Start of Available data

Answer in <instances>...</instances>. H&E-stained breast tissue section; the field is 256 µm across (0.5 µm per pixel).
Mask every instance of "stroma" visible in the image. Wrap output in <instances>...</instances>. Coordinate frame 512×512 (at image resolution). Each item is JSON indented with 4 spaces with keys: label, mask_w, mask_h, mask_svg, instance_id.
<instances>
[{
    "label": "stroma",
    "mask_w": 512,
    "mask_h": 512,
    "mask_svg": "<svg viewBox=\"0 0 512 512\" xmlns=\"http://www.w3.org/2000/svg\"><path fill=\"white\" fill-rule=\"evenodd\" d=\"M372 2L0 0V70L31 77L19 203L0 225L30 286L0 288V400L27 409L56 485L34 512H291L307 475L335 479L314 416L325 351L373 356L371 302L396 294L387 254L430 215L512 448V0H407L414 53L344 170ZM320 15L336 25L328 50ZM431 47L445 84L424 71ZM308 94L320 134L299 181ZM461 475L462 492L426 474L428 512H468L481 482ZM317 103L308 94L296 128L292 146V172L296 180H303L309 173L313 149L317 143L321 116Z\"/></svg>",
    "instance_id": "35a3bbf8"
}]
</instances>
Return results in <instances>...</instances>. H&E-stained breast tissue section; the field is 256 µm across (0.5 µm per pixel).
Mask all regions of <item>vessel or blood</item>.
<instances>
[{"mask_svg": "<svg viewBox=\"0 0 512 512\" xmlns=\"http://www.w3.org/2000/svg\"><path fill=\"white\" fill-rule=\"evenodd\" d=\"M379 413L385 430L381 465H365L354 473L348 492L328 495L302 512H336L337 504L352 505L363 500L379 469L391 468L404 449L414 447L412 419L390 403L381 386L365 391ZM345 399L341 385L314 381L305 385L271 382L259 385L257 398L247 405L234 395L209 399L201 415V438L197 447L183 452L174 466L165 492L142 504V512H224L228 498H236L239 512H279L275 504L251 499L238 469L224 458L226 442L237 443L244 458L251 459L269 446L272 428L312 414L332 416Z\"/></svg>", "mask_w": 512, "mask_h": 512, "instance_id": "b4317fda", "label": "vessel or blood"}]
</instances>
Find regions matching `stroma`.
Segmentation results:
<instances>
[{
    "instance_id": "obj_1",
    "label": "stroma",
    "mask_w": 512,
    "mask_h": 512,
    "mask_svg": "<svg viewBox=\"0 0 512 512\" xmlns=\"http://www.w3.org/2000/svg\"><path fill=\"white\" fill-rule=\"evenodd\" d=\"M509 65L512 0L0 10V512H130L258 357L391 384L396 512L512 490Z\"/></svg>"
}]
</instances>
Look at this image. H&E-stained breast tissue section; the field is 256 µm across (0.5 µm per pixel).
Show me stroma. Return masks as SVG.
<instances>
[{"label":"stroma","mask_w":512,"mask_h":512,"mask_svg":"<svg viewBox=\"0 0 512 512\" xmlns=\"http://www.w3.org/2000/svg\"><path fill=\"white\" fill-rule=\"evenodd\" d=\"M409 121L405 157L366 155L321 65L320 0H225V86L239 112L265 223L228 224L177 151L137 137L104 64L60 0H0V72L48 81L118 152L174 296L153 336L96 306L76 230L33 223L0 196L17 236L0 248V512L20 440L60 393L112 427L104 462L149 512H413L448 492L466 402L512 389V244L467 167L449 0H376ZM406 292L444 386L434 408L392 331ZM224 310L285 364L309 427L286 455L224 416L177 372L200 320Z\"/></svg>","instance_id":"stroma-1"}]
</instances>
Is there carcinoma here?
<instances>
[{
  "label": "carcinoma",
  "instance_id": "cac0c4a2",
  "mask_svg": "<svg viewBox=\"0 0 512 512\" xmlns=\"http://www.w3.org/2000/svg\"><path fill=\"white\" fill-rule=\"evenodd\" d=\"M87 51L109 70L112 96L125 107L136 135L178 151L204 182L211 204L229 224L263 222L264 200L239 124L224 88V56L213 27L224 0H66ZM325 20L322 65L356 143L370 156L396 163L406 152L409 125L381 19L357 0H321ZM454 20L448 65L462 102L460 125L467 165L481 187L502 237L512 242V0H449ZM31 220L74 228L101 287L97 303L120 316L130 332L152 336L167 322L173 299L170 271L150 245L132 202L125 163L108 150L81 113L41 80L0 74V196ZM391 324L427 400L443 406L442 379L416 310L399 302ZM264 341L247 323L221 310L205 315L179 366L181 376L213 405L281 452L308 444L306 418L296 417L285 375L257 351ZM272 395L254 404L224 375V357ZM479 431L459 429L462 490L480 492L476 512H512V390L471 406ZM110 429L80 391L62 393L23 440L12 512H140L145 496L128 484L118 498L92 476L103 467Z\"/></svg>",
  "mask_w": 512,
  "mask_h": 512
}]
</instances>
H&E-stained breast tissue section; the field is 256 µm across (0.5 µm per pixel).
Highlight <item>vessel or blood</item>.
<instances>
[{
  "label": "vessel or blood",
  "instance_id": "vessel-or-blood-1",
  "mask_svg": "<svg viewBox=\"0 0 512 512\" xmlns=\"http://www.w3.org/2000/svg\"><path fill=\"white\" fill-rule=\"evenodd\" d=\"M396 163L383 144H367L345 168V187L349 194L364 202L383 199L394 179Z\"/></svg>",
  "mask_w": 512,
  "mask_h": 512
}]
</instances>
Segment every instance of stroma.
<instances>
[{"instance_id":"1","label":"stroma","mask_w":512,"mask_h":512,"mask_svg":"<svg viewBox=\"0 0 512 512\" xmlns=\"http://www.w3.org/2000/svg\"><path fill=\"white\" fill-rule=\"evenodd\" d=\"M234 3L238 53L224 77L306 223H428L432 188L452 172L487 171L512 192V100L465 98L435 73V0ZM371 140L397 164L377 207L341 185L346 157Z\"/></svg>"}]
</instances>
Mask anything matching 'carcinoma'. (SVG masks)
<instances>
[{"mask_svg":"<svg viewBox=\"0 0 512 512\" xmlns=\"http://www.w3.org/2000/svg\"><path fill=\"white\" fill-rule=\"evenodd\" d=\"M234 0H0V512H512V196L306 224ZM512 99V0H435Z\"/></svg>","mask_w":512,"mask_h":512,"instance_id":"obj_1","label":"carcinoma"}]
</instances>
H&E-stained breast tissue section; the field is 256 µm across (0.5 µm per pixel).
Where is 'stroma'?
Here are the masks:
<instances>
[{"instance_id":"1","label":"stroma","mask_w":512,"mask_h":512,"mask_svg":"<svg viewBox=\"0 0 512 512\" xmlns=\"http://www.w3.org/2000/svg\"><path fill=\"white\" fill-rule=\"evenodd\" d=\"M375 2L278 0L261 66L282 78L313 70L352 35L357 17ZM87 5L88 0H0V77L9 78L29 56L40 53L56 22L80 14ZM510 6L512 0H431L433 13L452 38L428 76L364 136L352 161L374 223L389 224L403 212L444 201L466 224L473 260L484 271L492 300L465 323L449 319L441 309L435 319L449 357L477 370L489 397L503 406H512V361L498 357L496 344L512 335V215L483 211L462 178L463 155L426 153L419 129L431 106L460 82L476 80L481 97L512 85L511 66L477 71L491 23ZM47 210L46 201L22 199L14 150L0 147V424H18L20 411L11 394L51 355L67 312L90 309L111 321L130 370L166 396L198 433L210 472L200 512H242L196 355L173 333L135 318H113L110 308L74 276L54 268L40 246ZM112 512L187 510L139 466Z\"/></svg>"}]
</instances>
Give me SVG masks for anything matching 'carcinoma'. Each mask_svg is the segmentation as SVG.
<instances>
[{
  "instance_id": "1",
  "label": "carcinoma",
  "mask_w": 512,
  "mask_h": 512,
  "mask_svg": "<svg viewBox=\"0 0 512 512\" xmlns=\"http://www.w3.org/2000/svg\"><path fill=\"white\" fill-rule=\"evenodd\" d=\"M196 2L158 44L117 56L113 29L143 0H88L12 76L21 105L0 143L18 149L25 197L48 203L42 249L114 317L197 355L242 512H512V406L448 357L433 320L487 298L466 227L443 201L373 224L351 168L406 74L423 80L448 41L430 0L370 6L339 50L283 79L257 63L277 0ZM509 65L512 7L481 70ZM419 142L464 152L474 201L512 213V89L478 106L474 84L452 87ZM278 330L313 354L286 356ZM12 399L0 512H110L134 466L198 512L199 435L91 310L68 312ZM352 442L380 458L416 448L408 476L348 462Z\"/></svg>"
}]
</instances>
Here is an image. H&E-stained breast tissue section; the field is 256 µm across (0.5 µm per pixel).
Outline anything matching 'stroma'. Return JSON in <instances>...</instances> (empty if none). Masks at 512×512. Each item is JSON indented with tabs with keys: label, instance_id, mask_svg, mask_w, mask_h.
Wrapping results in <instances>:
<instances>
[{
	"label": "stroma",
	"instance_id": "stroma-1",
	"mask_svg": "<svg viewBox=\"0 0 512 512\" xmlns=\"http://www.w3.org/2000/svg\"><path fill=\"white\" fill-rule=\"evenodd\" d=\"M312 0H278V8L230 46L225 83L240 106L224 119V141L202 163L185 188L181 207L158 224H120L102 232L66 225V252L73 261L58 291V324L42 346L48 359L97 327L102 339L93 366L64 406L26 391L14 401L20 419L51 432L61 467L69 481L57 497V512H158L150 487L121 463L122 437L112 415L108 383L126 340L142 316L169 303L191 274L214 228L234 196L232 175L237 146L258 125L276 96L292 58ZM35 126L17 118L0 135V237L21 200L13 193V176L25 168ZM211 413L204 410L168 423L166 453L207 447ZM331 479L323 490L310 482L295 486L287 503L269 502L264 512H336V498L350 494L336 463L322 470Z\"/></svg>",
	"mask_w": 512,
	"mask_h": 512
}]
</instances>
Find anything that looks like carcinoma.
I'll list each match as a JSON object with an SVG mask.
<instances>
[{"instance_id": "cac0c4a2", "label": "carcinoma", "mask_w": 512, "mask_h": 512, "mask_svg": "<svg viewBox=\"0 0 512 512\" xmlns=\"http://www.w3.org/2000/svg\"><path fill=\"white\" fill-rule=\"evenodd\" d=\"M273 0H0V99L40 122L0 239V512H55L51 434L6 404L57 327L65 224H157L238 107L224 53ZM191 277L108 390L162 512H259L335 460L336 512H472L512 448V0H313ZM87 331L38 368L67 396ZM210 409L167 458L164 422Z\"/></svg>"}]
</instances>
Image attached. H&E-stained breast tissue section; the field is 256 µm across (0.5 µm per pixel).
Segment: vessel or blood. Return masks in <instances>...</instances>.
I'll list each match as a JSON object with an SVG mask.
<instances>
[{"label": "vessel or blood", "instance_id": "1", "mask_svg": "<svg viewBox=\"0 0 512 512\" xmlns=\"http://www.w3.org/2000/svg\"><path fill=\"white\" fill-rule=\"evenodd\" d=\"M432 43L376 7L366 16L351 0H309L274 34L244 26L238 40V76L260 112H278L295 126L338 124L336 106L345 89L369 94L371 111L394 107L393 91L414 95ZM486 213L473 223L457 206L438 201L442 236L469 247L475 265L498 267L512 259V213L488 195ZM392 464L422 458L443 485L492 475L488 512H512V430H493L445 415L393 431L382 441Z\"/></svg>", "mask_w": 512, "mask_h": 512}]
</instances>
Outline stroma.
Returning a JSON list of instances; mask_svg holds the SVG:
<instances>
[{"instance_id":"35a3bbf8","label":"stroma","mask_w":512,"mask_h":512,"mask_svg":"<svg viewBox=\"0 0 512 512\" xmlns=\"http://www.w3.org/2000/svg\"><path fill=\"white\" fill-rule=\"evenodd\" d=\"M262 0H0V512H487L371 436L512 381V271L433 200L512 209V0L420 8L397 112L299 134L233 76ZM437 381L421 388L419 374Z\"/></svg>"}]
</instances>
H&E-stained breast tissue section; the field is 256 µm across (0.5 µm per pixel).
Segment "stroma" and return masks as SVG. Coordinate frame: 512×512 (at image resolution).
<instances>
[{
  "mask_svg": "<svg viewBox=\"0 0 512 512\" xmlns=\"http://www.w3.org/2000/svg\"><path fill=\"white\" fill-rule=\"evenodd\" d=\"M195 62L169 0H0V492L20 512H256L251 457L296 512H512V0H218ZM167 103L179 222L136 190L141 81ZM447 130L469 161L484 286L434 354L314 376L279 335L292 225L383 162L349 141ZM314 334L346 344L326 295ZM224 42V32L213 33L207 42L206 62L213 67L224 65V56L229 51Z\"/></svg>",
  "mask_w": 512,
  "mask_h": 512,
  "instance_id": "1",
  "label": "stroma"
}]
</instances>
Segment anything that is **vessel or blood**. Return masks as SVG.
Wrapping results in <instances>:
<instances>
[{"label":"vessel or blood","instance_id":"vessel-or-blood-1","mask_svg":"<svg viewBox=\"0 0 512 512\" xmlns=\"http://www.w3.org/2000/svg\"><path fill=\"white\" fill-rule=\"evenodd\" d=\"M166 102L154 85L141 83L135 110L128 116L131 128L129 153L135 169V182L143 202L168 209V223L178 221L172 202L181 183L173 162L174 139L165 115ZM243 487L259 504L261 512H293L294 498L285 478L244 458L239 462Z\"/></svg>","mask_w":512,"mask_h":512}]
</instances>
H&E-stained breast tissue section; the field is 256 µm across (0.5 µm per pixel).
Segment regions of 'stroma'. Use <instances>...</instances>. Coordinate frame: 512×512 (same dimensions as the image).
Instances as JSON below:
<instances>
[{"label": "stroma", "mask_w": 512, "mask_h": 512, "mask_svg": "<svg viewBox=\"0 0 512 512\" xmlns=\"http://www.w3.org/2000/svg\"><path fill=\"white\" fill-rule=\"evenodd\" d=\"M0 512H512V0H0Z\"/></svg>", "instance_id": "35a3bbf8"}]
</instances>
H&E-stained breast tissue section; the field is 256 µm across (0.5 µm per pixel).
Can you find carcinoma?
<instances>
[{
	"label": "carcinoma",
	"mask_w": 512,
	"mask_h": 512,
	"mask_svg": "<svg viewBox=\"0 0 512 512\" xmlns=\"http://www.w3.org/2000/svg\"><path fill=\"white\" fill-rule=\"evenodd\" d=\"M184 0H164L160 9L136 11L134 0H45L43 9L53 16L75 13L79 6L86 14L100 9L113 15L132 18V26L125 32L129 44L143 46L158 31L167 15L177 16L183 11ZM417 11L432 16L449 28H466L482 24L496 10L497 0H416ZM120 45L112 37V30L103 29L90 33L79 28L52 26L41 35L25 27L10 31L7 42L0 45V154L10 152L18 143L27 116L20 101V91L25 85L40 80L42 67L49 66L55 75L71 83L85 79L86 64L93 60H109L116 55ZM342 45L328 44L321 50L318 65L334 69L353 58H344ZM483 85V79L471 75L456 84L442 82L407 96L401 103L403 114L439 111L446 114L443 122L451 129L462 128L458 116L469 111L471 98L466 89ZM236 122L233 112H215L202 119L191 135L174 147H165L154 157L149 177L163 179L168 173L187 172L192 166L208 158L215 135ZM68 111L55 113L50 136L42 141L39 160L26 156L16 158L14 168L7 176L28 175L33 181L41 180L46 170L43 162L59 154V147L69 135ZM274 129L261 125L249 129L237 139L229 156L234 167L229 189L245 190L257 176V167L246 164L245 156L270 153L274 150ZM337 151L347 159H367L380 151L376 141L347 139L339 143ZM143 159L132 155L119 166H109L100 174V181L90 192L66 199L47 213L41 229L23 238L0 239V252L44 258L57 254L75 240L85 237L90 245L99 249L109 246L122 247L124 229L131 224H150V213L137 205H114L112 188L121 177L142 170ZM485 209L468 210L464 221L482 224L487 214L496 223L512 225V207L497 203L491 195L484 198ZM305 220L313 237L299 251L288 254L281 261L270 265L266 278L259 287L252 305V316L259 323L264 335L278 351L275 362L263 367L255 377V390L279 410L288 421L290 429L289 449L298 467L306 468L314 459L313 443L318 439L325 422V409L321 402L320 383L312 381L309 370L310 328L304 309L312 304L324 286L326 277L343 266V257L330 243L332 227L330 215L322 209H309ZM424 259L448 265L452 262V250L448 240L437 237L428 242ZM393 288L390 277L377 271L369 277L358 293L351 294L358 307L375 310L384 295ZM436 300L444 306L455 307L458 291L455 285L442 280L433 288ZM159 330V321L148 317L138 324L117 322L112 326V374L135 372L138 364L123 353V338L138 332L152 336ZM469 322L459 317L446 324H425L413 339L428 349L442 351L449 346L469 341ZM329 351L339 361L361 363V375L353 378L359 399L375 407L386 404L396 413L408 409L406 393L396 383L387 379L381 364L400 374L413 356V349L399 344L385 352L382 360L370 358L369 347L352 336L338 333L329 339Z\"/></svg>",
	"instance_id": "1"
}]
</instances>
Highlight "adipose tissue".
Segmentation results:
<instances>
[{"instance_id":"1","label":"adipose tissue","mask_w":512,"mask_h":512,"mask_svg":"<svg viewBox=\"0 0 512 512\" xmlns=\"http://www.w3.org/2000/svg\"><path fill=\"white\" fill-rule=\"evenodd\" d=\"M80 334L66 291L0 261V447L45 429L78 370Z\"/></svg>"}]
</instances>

End of Available data

▶ **What this task involves**
The line containing "Find anything that looks like carcinoma." opens the part, and the line containing "Image attached. H&E-stained" closes it. Output that part exactly, with both, and only that.

▶ **Task answer**
Find anything that looks like carcinoma.
I'll list each match as a JSON object with an SVG mask.
<instances>
[{"instance_id": "cac0c4a2", "label": "carcinoma", "mask_w": 512, "mask_h": 512, "mask_svg": "<svg viewBox=\"0 0 512 512\" xmlns=\"http://www.w3.org/2000/svg\"><path fill=\"white\" fill-rule=\"evenodd\" d=\"M273 0H0V99L40 122L0 239V512H55L51 434L6 404L57 327L65 224H157L238 107L224 53ZM191 277L108 390L162 512H259L335 460L336 512H472L512 448V0H313ZM87 331L38 368L67 396ZM210 409L167 458L164 422Z\"/></svg>"}]
</instances>
Image attached. H&E-stained breast tissue section; the field is 256 µm across (0.5 µm per pixel).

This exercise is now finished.